Exercise details
Take nothing but the lines from the one with "CN1 pin 1: GND -> BAT" through the one with "IC12: AND (in" in the entries below, both ends kept, and return them exactly with pictures left out.

--- Materials provided Enclosed Below ---

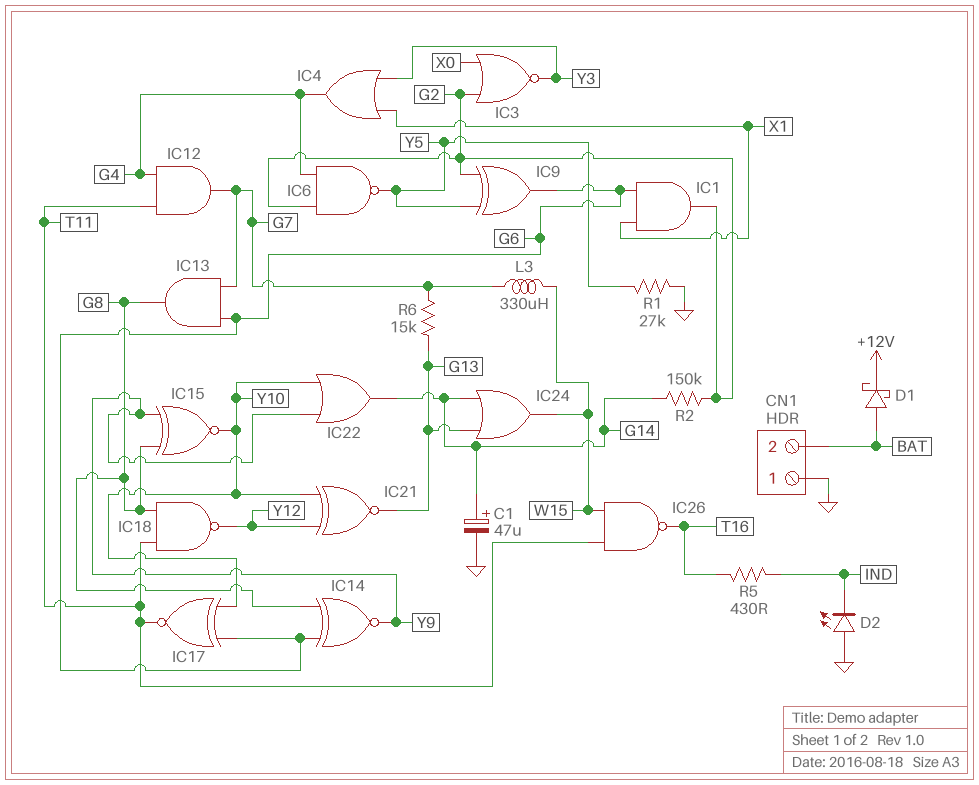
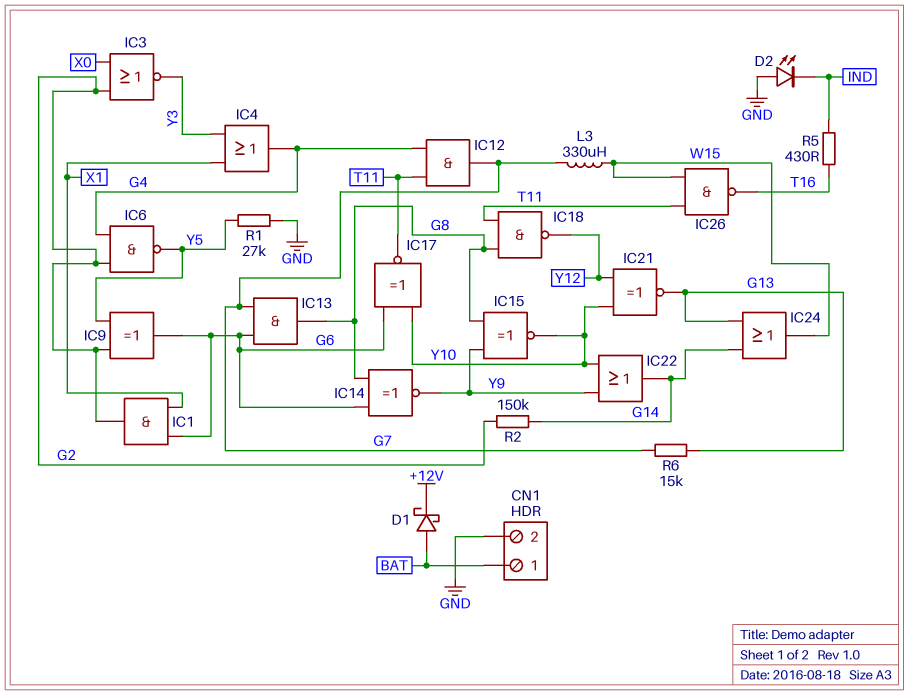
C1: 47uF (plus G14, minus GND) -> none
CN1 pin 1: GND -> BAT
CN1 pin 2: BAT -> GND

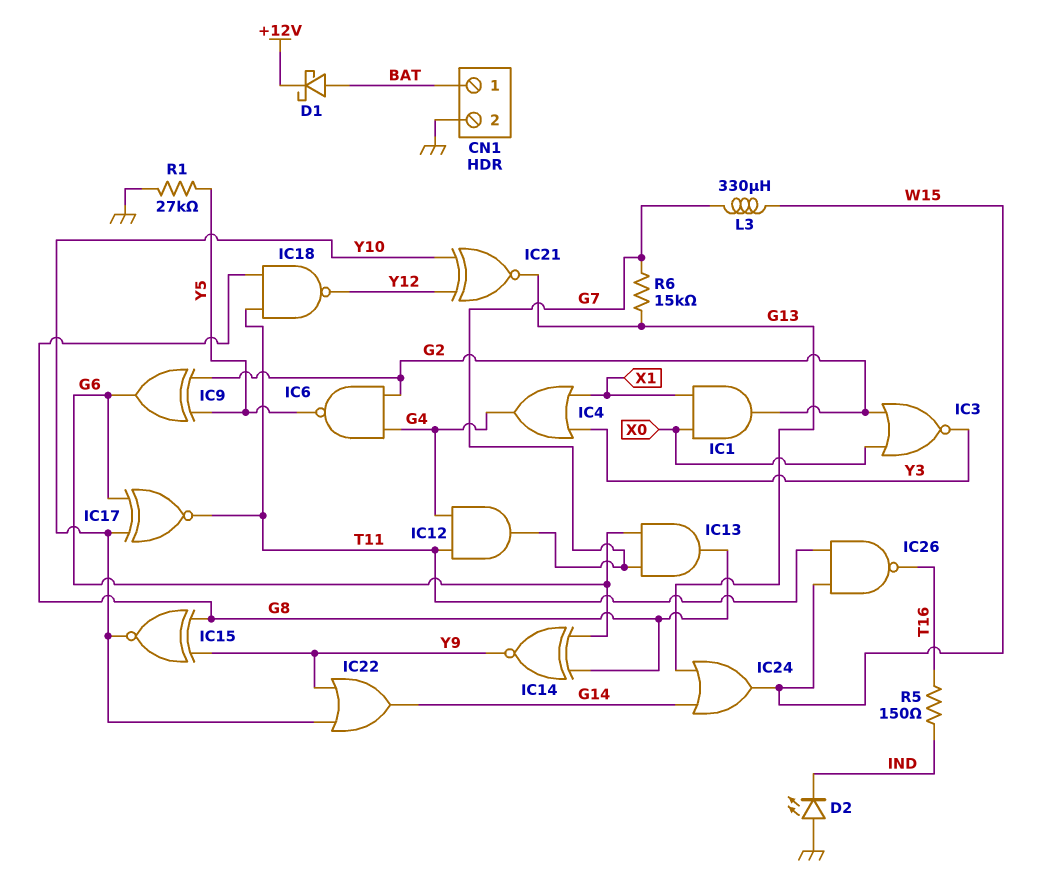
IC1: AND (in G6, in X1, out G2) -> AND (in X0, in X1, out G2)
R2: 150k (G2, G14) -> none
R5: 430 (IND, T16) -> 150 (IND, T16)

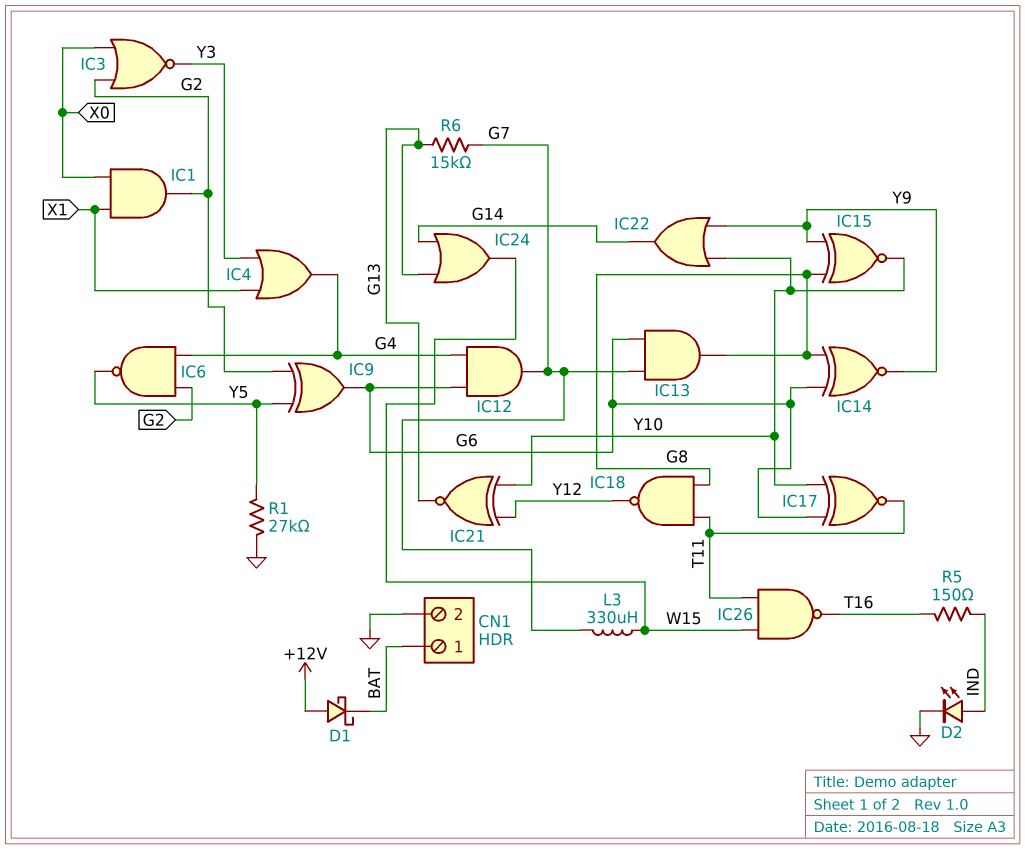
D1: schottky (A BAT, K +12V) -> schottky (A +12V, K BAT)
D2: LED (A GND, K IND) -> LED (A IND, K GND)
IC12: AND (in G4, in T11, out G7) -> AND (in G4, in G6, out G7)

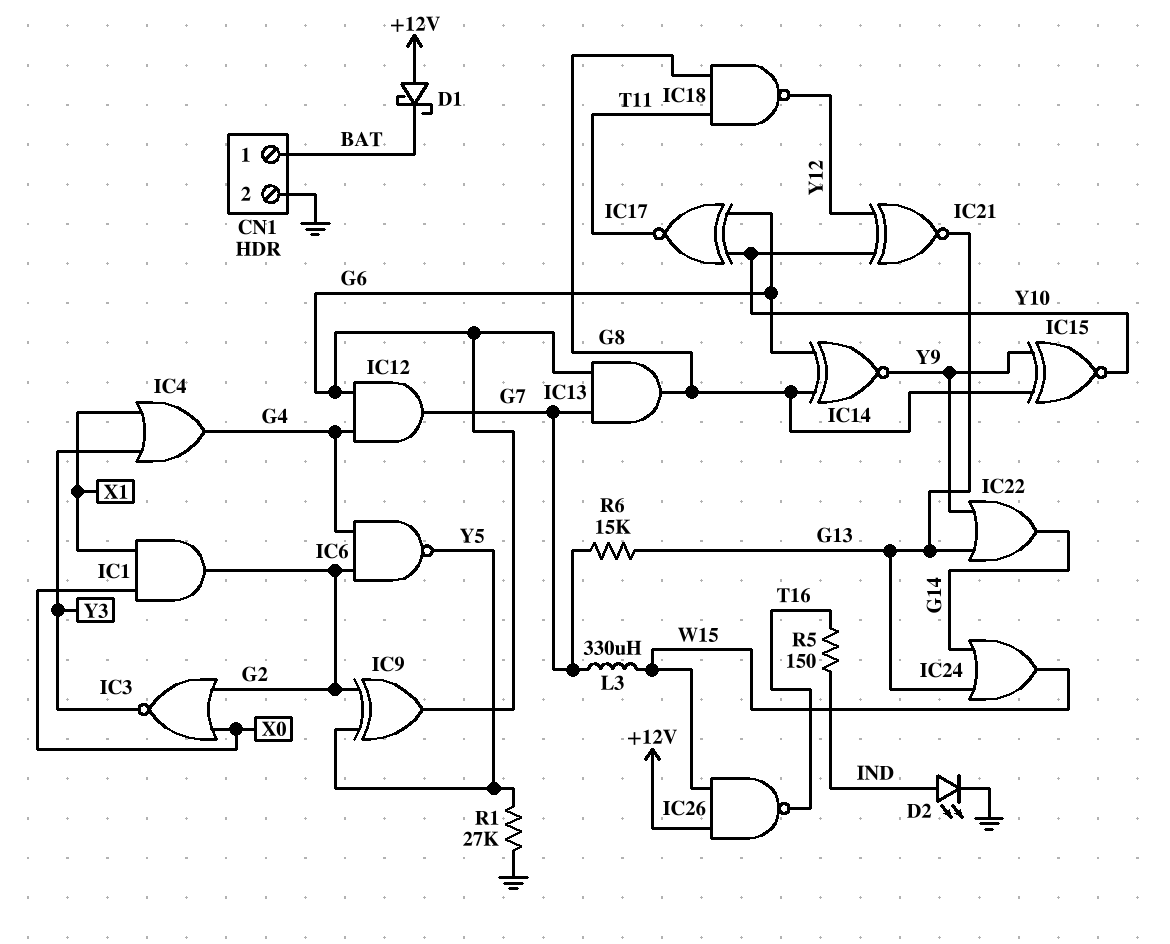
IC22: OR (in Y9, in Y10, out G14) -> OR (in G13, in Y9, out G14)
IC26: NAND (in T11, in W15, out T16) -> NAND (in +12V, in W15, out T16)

--- End of Enclosed Materials provided ---
--- Materials provided Enclosed Below ---

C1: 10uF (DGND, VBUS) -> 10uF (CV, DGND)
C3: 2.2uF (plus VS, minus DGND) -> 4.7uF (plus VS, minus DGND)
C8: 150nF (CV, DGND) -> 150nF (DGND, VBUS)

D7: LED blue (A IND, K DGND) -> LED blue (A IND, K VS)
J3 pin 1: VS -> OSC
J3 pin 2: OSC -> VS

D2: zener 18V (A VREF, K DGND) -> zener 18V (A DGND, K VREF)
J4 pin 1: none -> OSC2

--- End of Enclosed Materials provided ---
--- Materials provided Enclosed Below ---

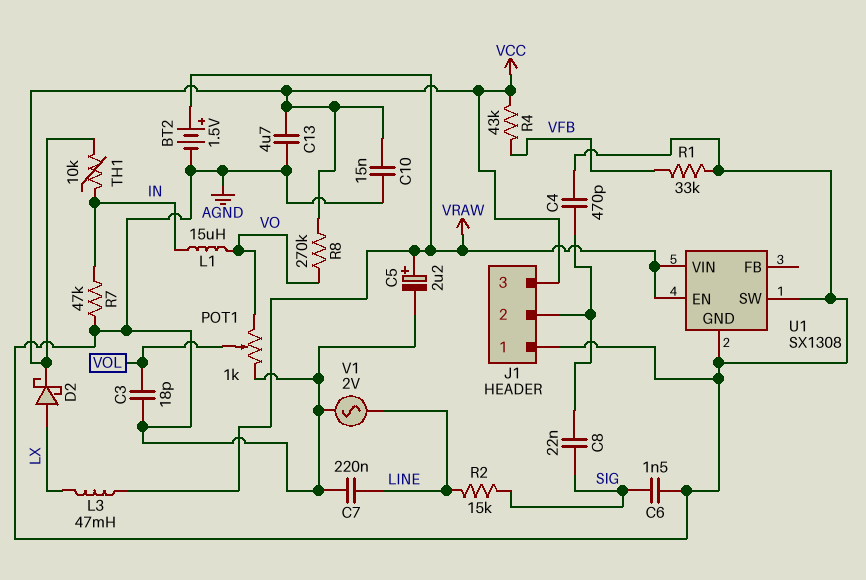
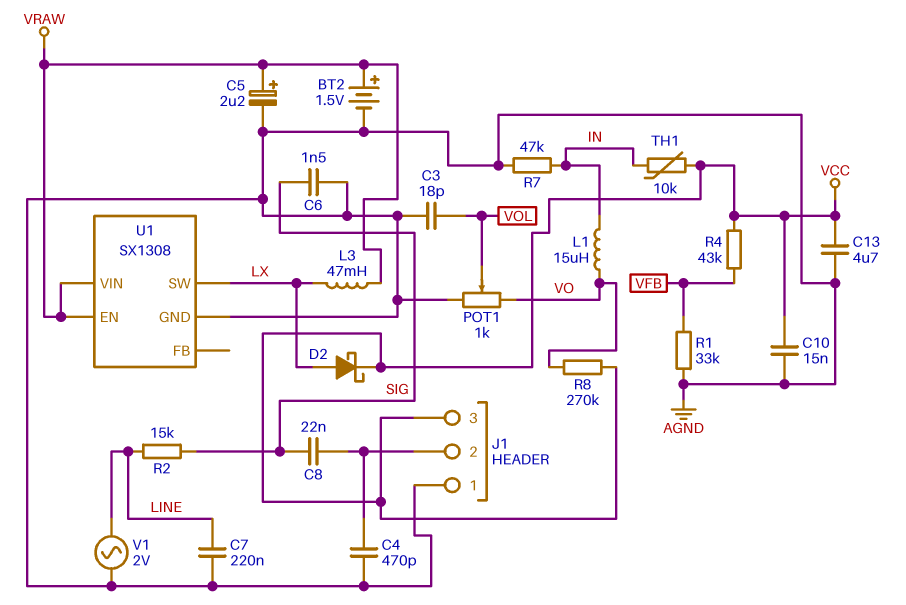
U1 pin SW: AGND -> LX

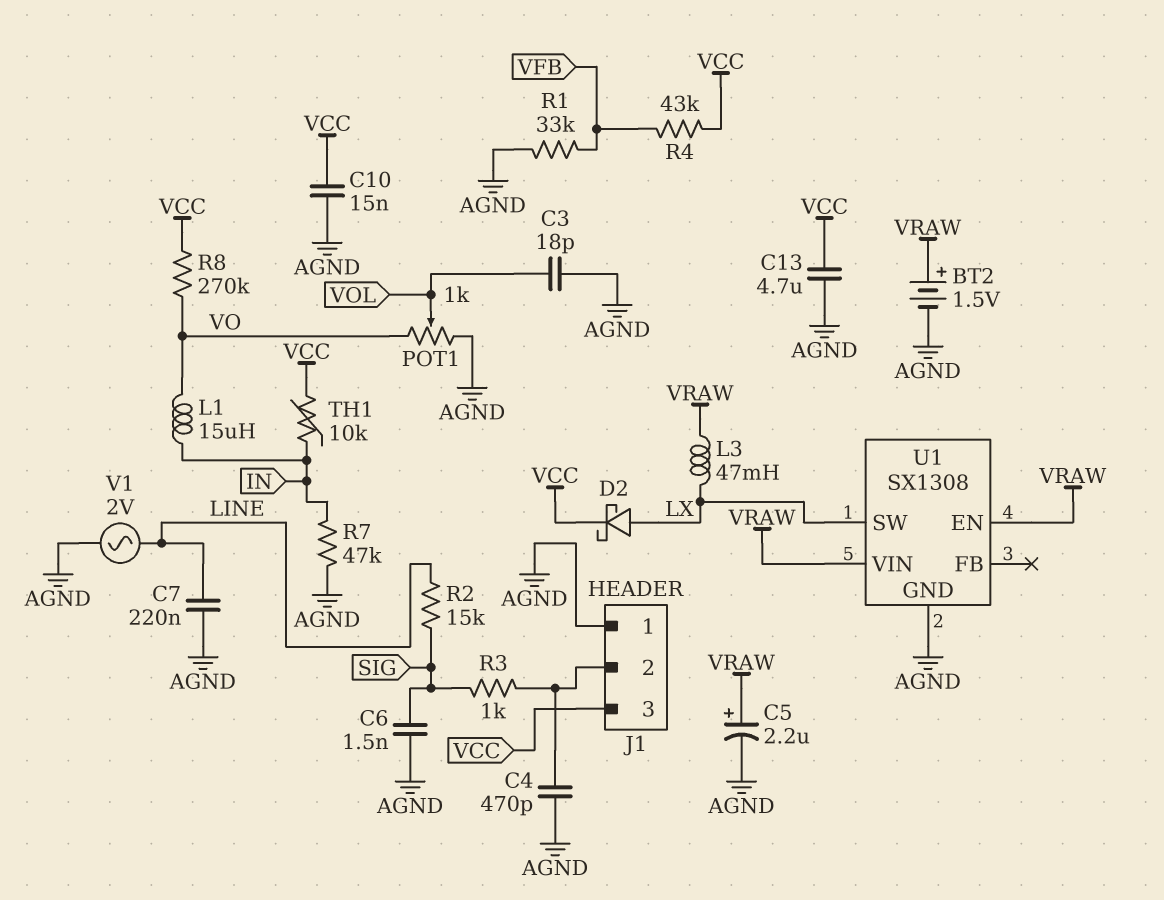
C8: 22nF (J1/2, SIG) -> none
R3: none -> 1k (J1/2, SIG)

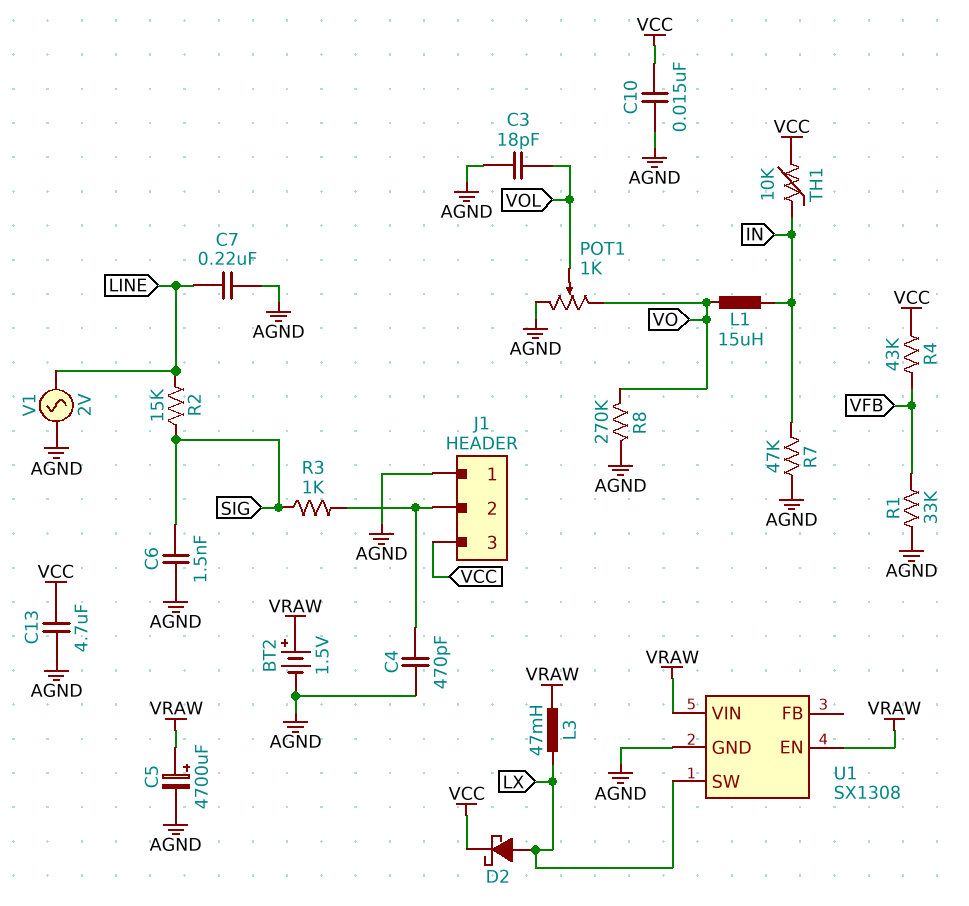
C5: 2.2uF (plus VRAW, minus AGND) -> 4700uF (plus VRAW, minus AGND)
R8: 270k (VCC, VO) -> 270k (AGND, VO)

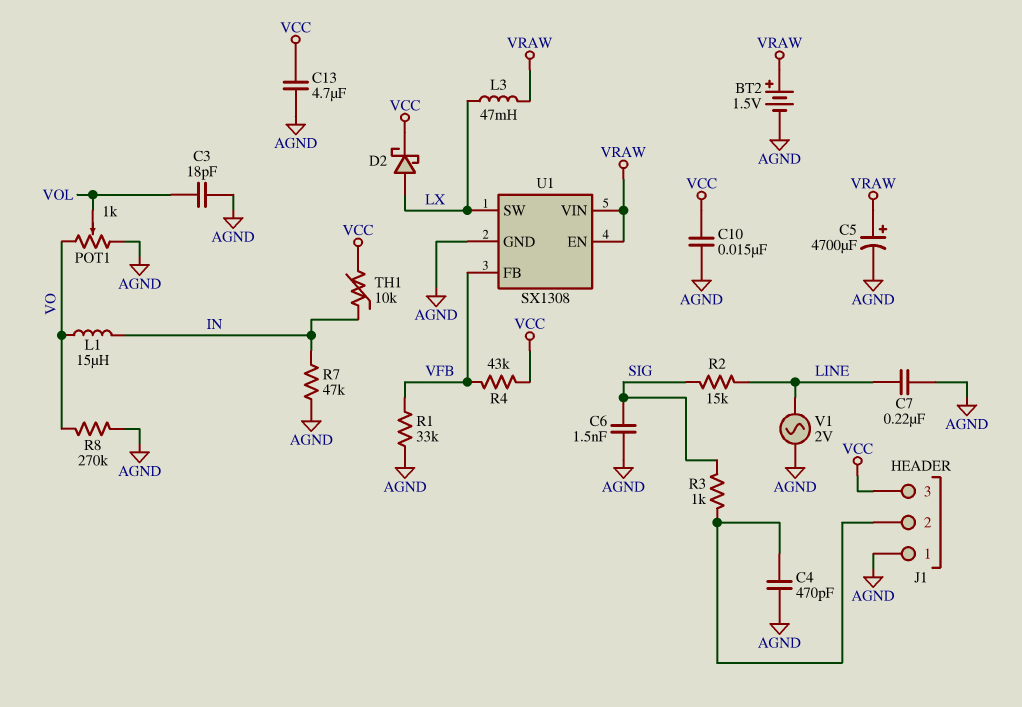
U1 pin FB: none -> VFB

--- End of Enclosed Materials provided ---

Exercise answer
CN1 pin 1: GND -> BAT
CN1 pin 2: BAT -> GND

IC1: AND (in G6, in X1, out G2) -> AND (in X0, in X1, out G2)
R2: 150k (G2, G14) -> none
R5: 430 (IND, T16) -> 150 (IND, T16)

D1: schottky (A BAT, K +12V) -> schottky (A +12V, K BAT)
D2: LED (A GND, K IND) -> LED (A IND, K GND)
IC12: AND (in G4, in T11, out G7) -> AND (in G4, in G6, out G7)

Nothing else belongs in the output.